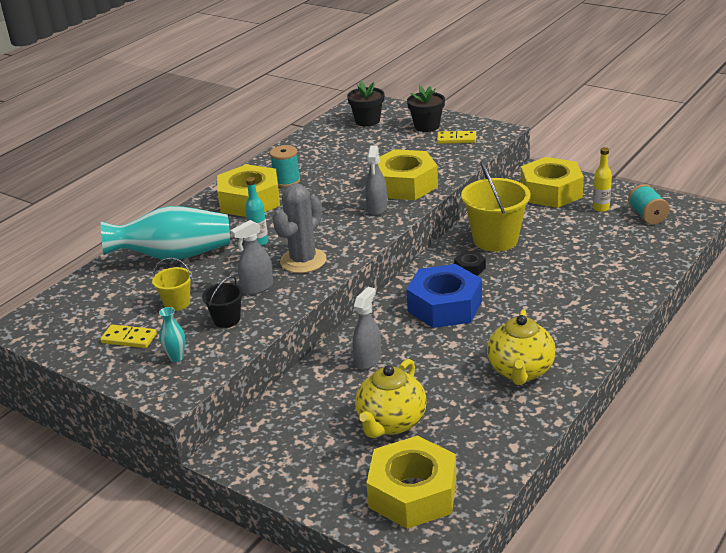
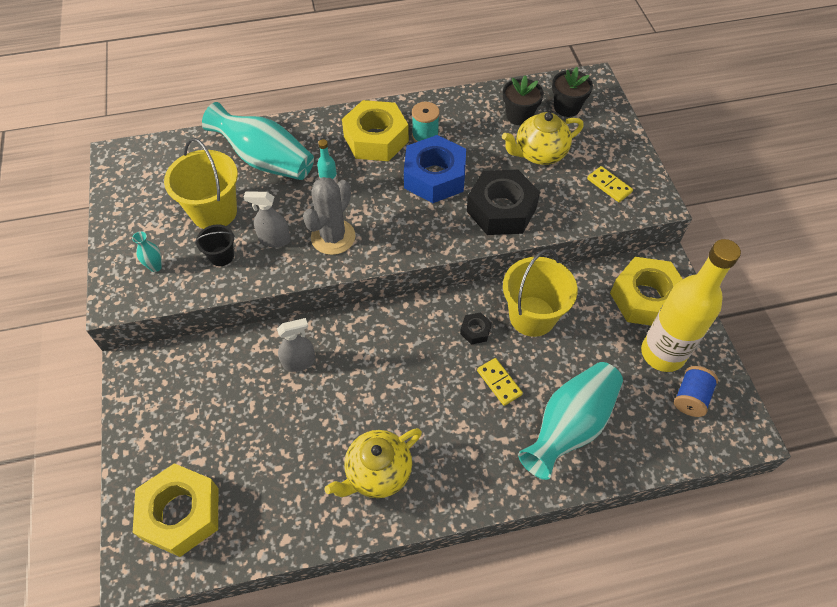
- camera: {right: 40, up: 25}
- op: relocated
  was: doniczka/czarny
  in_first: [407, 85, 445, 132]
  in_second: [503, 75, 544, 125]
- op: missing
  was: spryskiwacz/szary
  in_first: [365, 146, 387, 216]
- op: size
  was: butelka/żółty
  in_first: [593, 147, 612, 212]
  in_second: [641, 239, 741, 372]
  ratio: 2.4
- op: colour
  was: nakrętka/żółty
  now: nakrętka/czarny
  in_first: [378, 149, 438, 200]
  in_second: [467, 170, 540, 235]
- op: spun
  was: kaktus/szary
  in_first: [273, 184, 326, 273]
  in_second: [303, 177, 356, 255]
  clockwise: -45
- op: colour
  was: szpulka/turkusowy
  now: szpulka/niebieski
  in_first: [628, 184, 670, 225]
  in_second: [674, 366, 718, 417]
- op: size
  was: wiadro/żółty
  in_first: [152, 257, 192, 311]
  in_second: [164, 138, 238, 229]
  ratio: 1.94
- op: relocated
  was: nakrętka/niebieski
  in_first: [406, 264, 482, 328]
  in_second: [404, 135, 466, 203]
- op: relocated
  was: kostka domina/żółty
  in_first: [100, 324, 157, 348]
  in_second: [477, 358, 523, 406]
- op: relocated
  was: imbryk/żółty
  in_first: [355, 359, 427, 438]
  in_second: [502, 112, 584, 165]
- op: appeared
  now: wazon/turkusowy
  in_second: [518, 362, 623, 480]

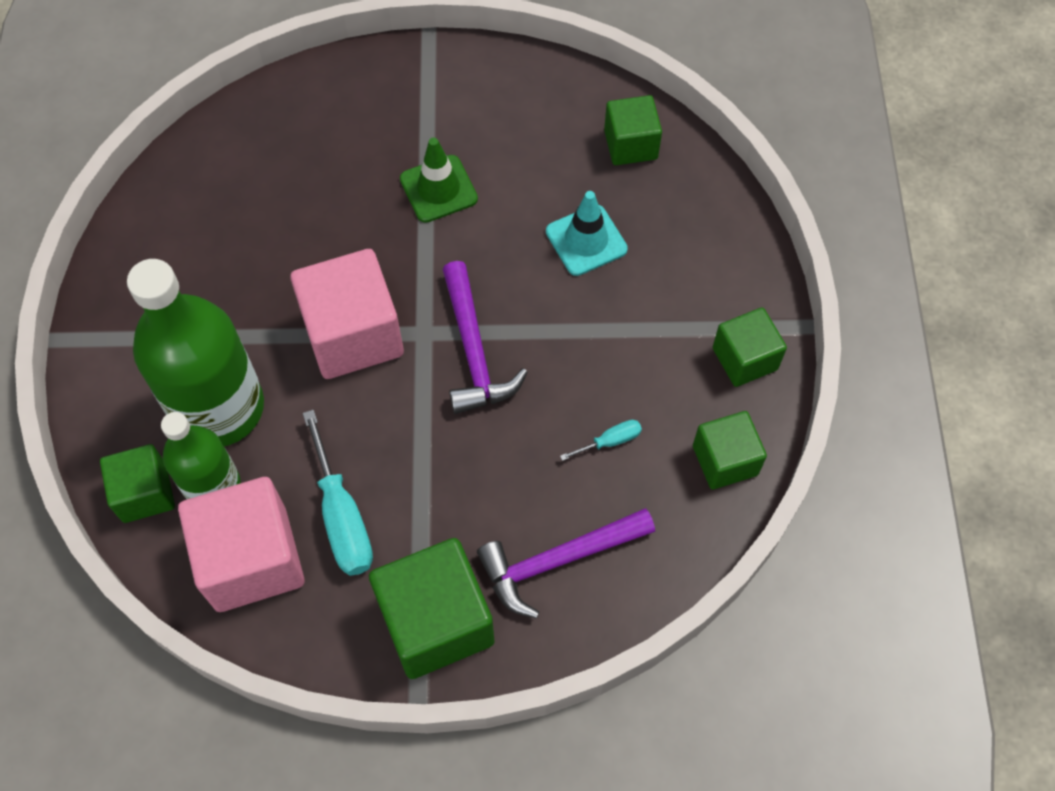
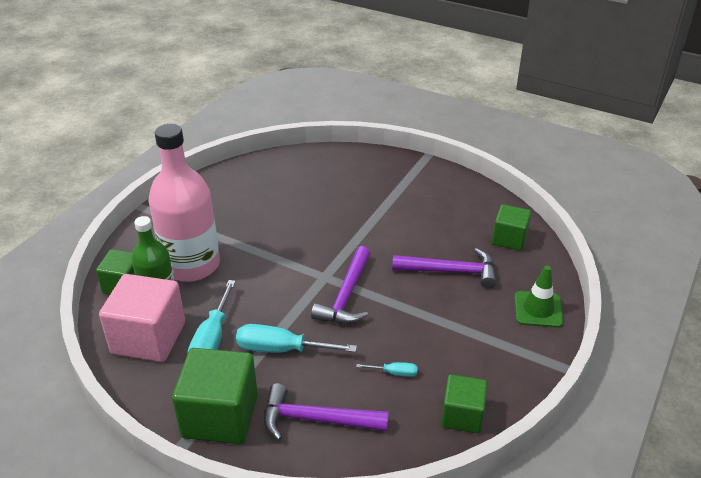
- camera: {right: 30, up: -25}
- op: relocated
  was: pachołek/zielony
  in_first: [400, 137, 478, 223]
  in_second: [515, 266, 564, 328]
- op: exchanged
  was: pachołek/turkusowy
  now: młotek/fioletowy
  in_first: [546, 191, 628, 276]
  in_second: [392, 248, 497, 288]
- op: missing
  was: sześcian/różowy
  in_first: [290, 249, 404, 379]
- op: colour
  was: butelka/zielony
  now: butelka/różowy
  in_first: [127, 259, 264, 446]
  in_second: [149, 124, 220, 282]
- op: missing
  was: sześcian/zielony
  in_first: [713, 308, 787, 387]
- op: appeared
  now: śrubokręt/turkusowy
  in_second: [236, 324, 357, 353]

****************

Wherever the word "sześcian" appears in a line of the data above, copy that line.

■ Your solution:
  was: sześcian/różowy
  was: sześcian/zielony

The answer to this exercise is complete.